* [What you need to do]: Find the string "degrees" in the records and copy each line where it occurs.

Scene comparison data
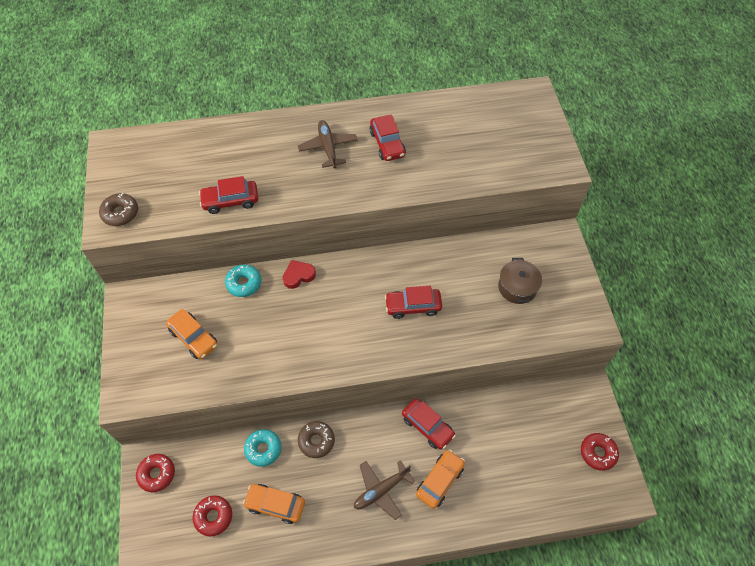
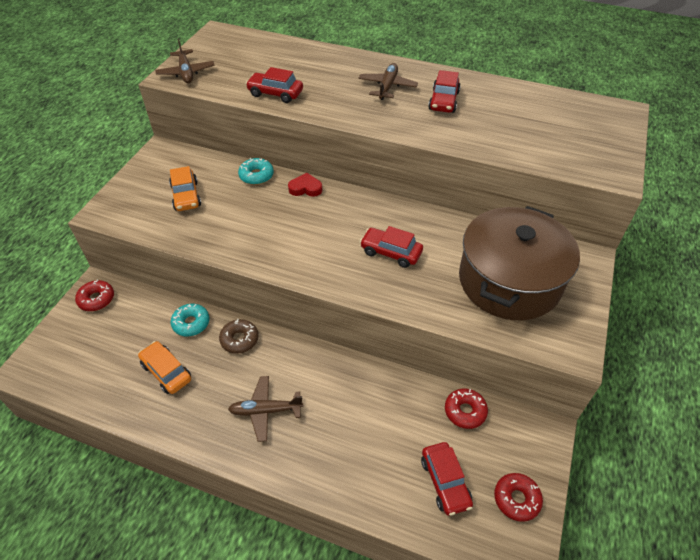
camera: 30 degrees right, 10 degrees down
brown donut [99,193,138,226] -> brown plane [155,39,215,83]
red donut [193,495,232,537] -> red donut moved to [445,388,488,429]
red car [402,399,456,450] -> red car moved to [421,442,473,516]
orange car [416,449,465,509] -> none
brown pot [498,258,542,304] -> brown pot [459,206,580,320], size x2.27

==

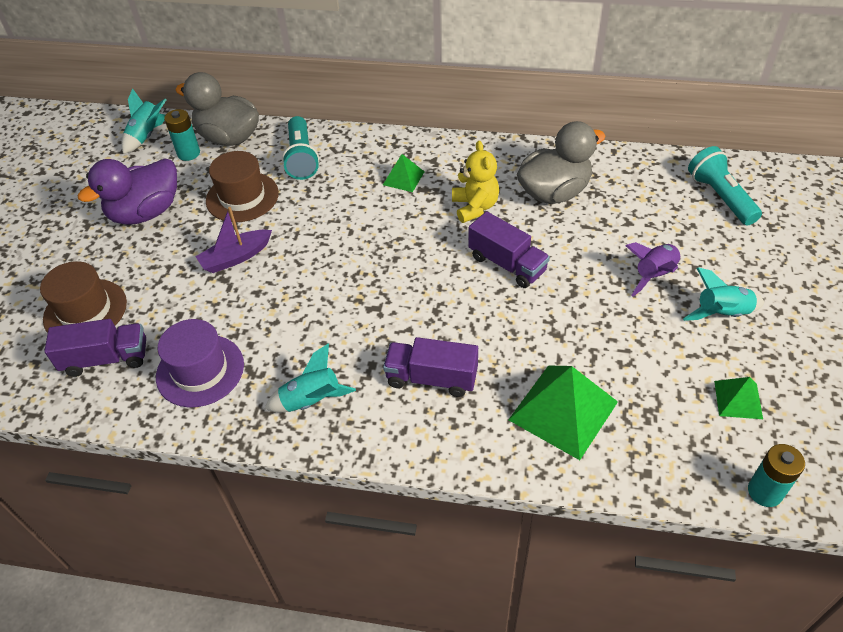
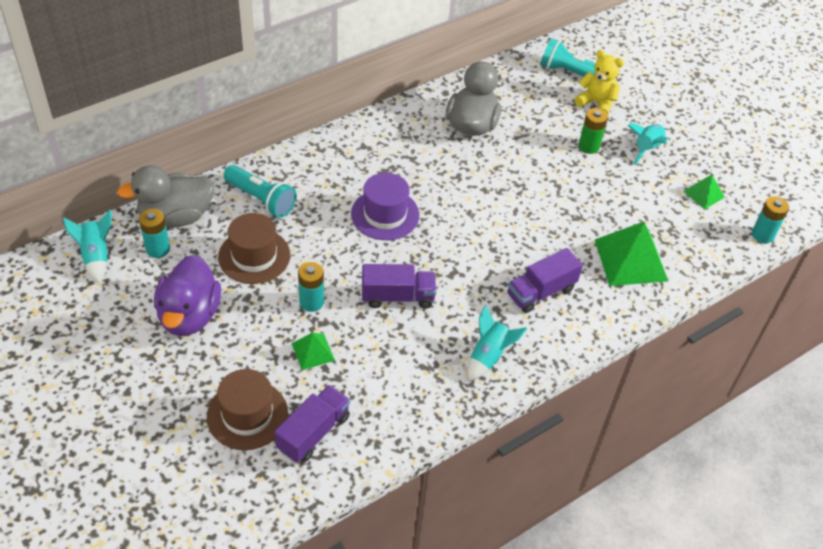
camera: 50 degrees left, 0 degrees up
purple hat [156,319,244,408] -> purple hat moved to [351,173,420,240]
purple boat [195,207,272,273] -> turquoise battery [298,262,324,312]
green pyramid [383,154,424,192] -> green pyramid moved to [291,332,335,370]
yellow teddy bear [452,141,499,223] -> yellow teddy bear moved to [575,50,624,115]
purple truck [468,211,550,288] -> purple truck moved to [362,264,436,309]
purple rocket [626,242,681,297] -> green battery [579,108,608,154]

* [Answer to the exercise]:
camera: 30 degrees right, 10 degrees down
camera: 50 degrees left, 0 degrees up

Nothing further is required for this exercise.